Start of GIVEN INFORMATION
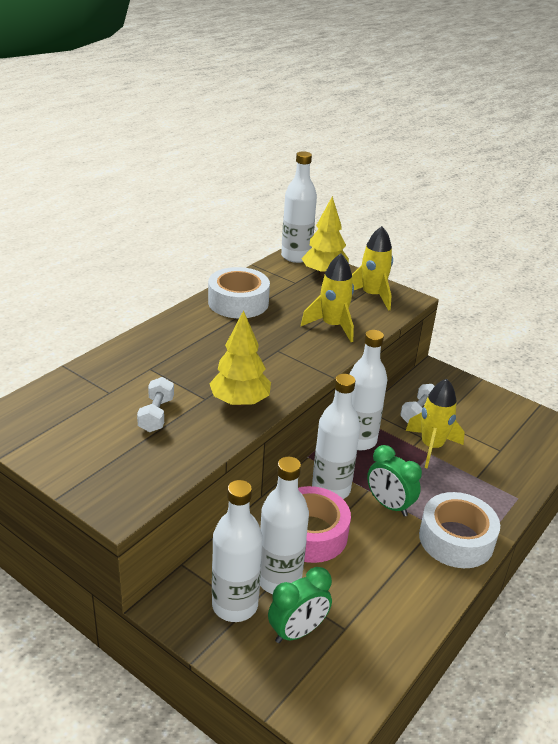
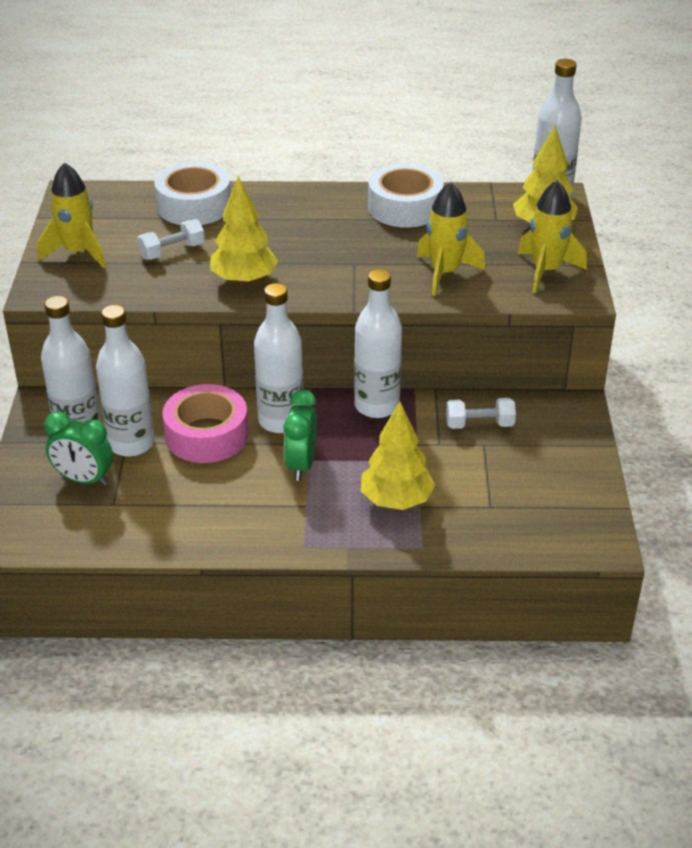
camera: 55 degrees right, 5 degrees up
(431, 447) = (430, 456): yellow rocket -> yellow rocket (78, 253)
(456, 539) = (302, 526): white tape -> white tape (194, 206)
(463, 484) = (396, 500): none -> yellow tree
End of GIVEN INFORMATION
#### WORK ITEM
Each line from the one containing "(456, 539) = (302, 526): white" through the end of the listing above should be copied exactly, with no other line included.

#### TASK RESULT
(456, 539) = (302, 526): white tape -> white tape (194, 206)
(463, 484) = (396, 500): none -> yellow tree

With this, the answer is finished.